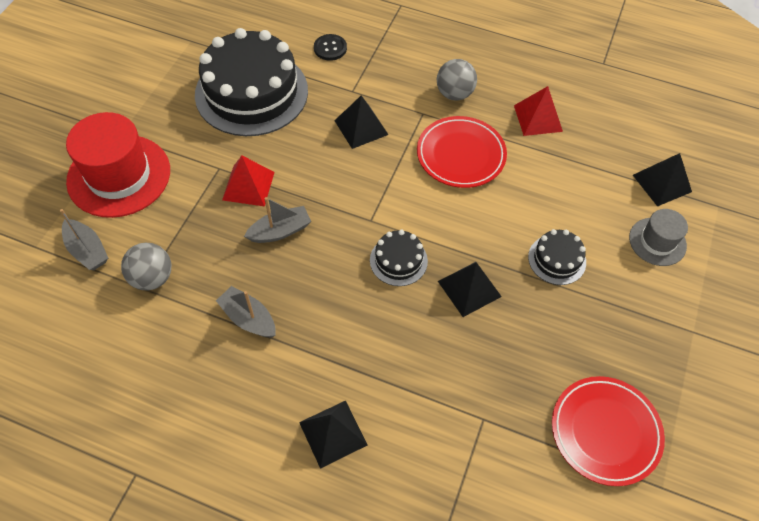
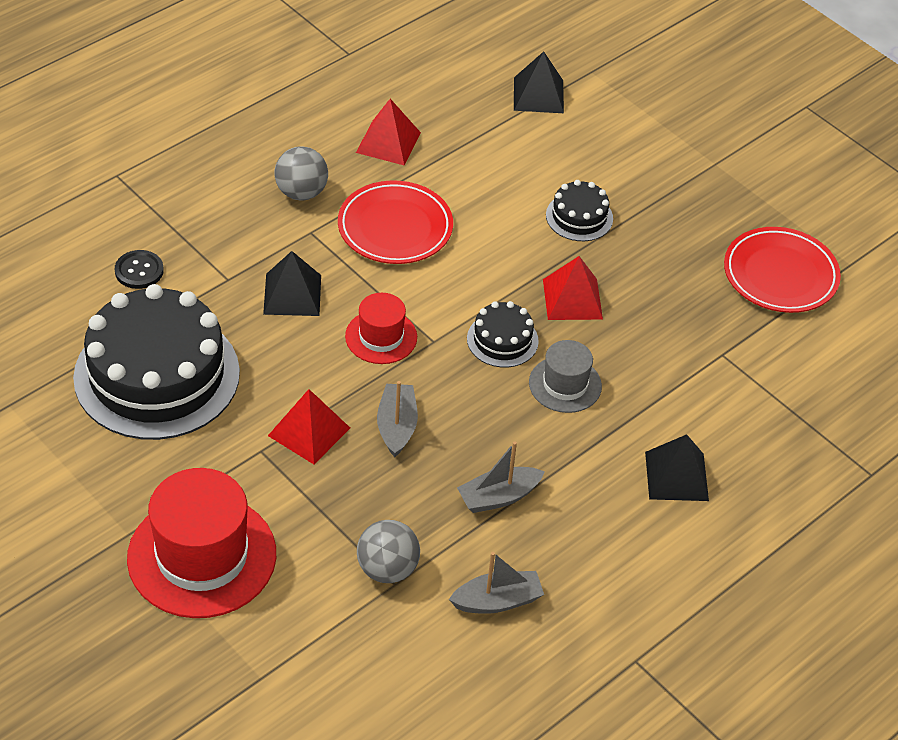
camera: 65 degrees left, 10 degrees down
(87, 250) = (304, 623): grey boat -> grey boat (497, 601)
(355, 189) = (381, 337): none -> red hat
(469, 289) = (572, 299): black pyramid -> red pyramid
(657, 241) = (604, 135): grey hat -> grey hat (565, 384)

## What the exercise asks:
Looking at the material above, count the lines that carry the word "grey" and answer with the count alone.

## Answer box:
2